» **WORK TO COMPLETE**
Each line in the records below that has the word "plus" should be copied.

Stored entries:
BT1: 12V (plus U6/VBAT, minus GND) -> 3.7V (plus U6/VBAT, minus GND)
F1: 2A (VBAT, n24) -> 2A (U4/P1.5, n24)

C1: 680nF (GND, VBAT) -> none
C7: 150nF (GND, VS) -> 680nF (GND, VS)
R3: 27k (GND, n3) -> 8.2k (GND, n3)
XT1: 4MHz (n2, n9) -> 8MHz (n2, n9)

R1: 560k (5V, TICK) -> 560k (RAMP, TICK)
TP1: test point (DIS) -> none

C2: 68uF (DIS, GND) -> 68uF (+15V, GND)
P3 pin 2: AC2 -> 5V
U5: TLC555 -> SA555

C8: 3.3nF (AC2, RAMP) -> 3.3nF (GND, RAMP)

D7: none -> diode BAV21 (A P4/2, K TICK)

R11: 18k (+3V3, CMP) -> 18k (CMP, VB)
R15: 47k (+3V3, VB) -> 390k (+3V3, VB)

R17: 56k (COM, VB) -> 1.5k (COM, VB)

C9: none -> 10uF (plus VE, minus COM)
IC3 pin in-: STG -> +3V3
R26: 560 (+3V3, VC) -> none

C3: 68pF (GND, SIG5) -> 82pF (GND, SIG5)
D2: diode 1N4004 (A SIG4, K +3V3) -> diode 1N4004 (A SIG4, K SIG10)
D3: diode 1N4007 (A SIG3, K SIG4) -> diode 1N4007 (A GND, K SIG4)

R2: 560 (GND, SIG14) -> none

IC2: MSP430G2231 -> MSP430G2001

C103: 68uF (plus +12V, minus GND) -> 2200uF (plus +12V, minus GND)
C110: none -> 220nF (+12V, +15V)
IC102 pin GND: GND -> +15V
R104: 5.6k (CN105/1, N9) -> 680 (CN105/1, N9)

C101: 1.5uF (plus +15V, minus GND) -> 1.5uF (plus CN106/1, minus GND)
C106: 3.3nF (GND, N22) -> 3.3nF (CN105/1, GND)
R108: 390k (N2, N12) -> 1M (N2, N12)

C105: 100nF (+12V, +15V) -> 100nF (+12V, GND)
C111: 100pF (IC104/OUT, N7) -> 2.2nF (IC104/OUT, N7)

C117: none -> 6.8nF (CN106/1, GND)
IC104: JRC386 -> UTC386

» **WRITTEN RESPONSE**
BT1: 12V (plus U6/VBAT, minus GND) -> 3.7V (plus U6/VBAT, minus GND)
C9: none -> 10uF (plus VE, minus COM)
C103: 68uF (plus +12V, minus GND) -> 2200uF (plus +12V, minus GND)
C101: 1.5uF (plus +15V, minus GND) -> 1.5uF (plus CN106/1, minus GND)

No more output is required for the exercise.